The entries below are to be reproduced exactly, with their pictures omitted.
· · · · ·
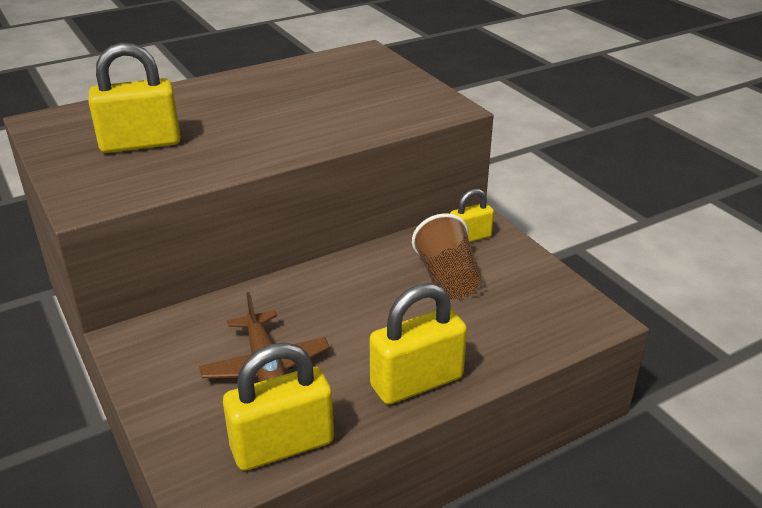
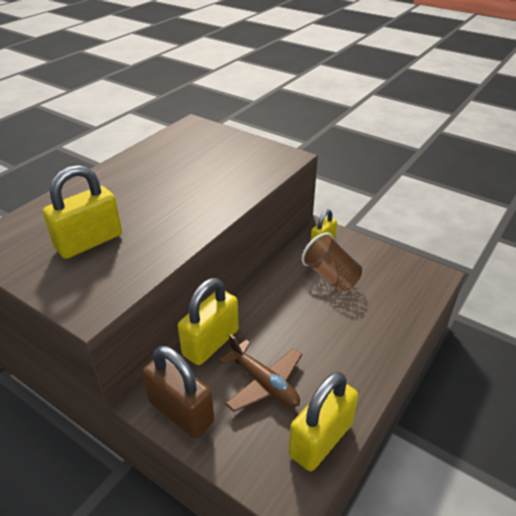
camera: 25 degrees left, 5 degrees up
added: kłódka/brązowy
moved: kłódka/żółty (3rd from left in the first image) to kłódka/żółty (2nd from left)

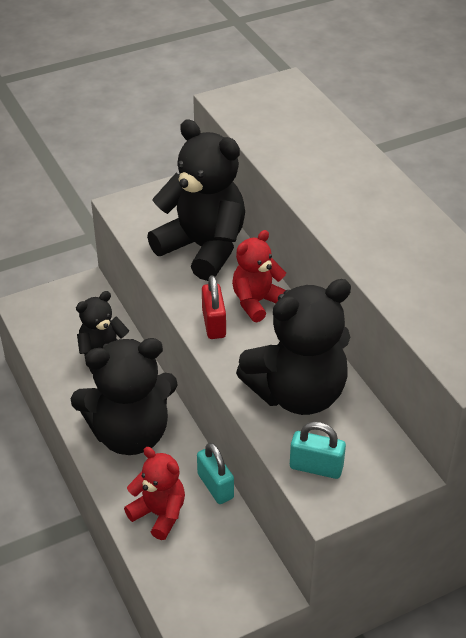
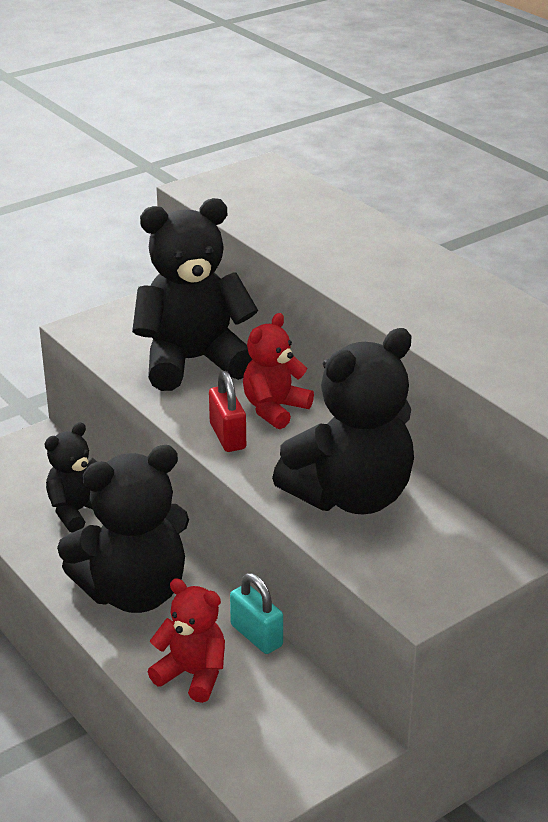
camera: 10 degrees left, 10 degrees down
removed: kłódka/turkusowy (2nd from left)
turned: miś/czarny (3rd from left) 45 degrees counterclockwise

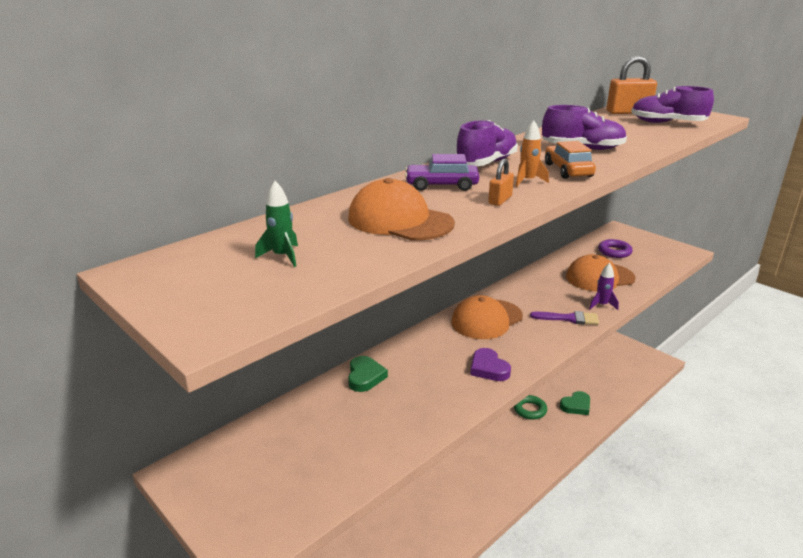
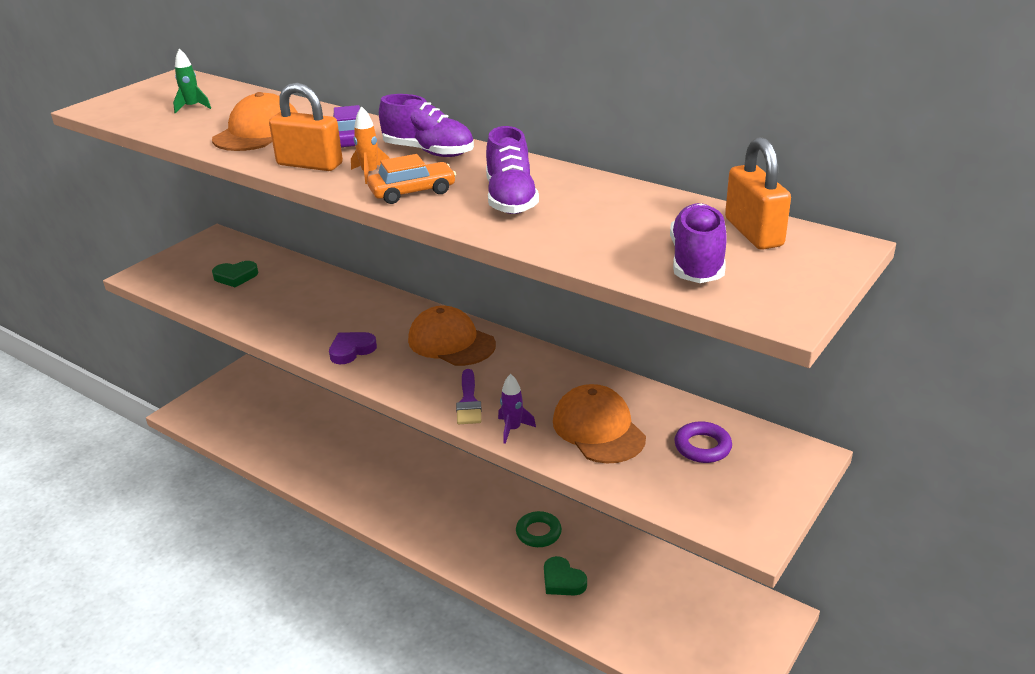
camera: 80 degrees right, 5 degrees up
moved: serce/zielony (1st from left)
resized: kłódka/pomarańczowy (1st from left) x1.90

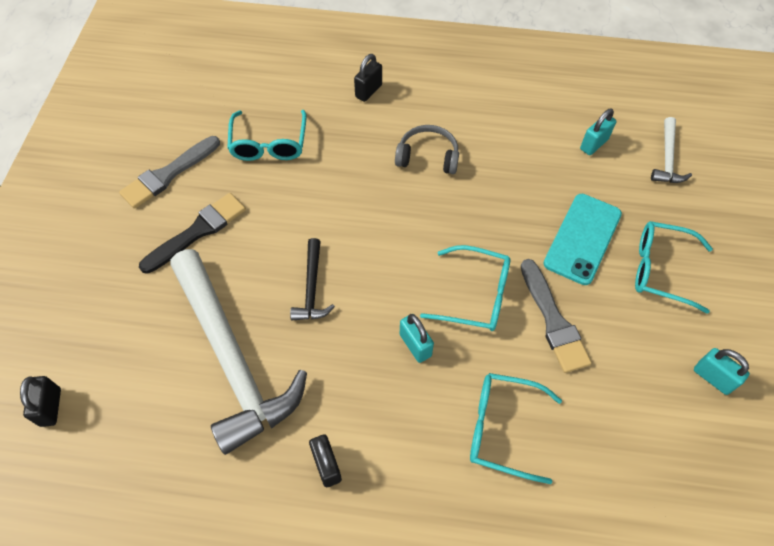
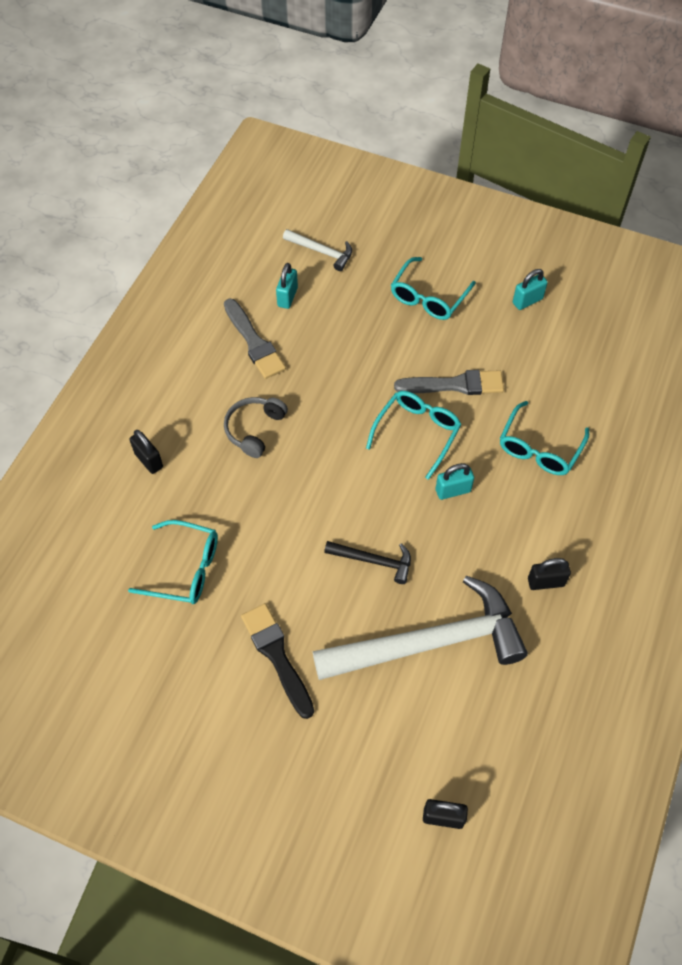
camera: 75 degrees left, 0 degrees up
removed: telefon/turkusowy
moved: pędzel/szary (1st from left)
turned: kłódka/turkusowy (2nd from left in the first image) 45 degrees clockwise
· · · · ·
> [OUTPUT FOR THIS TASK]:
camera: 25 degrees left, 5 degrees up
added: kłódka/brązowy
moved: kłódka/żółty (3rd from left in the first image) to kłódka/żółty (2nd from left)

camera: 10 degrees left, 10 degrees down
removed: kłódka/turkusowy (2nd from left)
turned: miś/czarny (3rd from left) 45 degrees counterclockwise

camera: 80 degrees right, 5 degrees up
moved: serce/zielony (1st from left)
resized: kłódka/pomarańczowy (1st from left) x1.90

camera: 75 degrees left, 0 degrees up
removed: telefon/turkusowy
moved: pędzel/szary (1st from left)
turned: kłódka/turkusowy (2nd from left in the first image) 45 degrees clockwise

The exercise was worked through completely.